[Stored items]
Content starts

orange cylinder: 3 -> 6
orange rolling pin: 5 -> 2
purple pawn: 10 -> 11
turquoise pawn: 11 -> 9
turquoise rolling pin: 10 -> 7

Content ends

● **Exercise objective**
Render the whole set of entries again, exactly as given.

● **Response to this task**
orange cylinder: 3 -> 6
orange rolling pin: 5 -> 2
purple pawn: 10 -> 11
turquoise pawn: 11 -> 9
turquoise rolling pin: 10 -> 7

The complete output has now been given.